Insieme di dati:
• • • • •
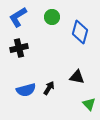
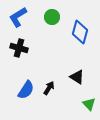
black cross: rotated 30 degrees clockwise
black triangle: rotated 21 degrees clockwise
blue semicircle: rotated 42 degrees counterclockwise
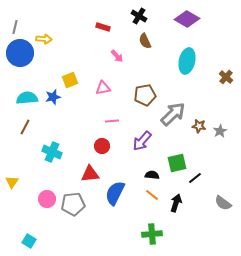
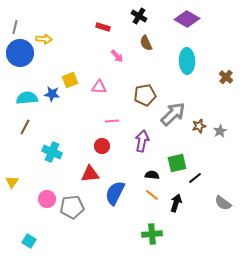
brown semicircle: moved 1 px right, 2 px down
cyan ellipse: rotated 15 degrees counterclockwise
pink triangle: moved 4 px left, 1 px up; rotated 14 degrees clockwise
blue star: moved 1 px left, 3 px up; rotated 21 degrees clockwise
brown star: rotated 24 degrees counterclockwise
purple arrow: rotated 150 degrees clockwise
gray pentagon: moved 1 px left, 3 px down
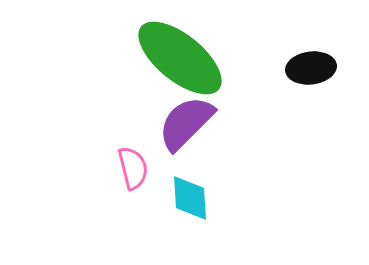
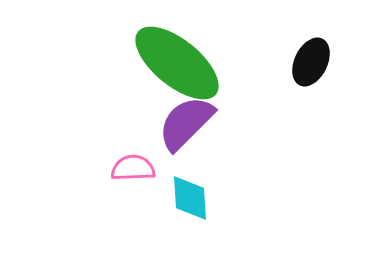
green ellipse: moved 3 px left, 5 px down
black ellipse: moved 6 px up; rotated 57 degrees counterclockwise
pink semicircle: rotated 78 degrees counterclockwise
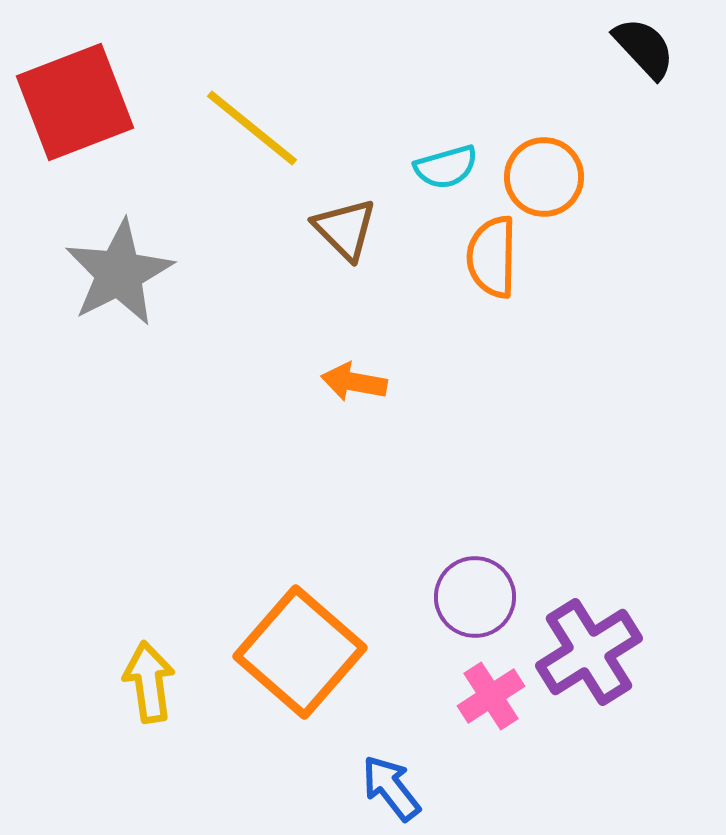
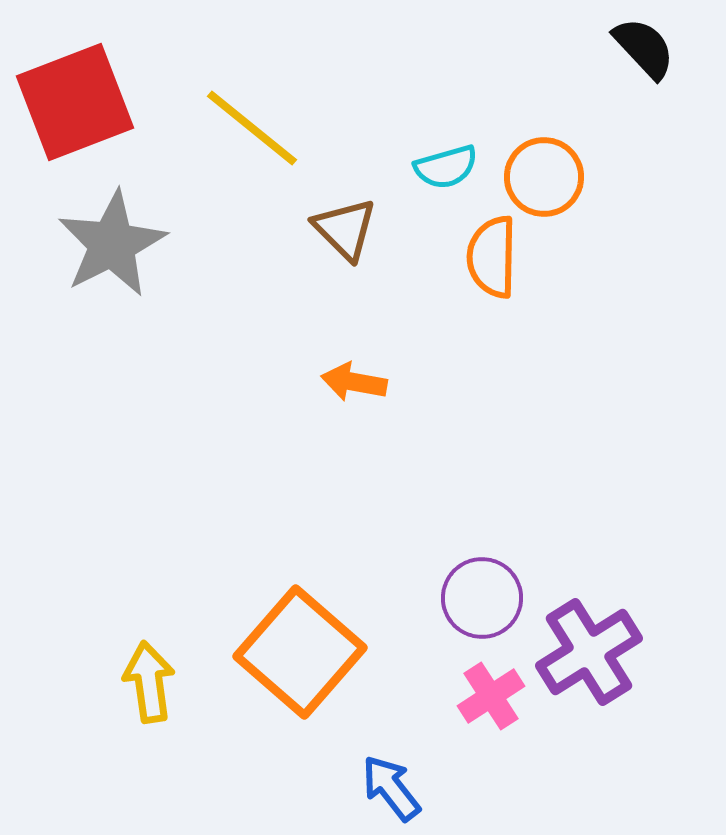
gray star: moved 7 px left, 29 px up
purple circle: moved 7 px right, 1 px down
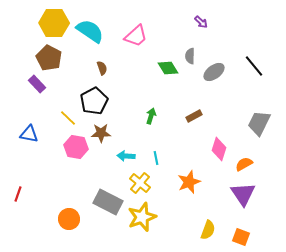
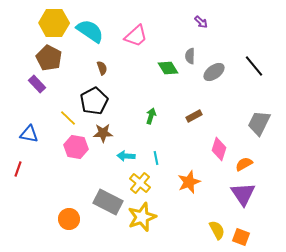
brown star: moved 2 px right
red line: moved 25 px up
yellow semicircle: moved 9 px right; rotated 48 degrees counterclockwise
• • • • •
Descrizione del problema: Estrai dalle voci riportate sopra ogni riga che contiene la parola "triangle".

Risultato:
black triangle: rotated 21 degrees clockwise
pink triangle: moved 4 px left, 1 px up; rotated 14 degrees clockwise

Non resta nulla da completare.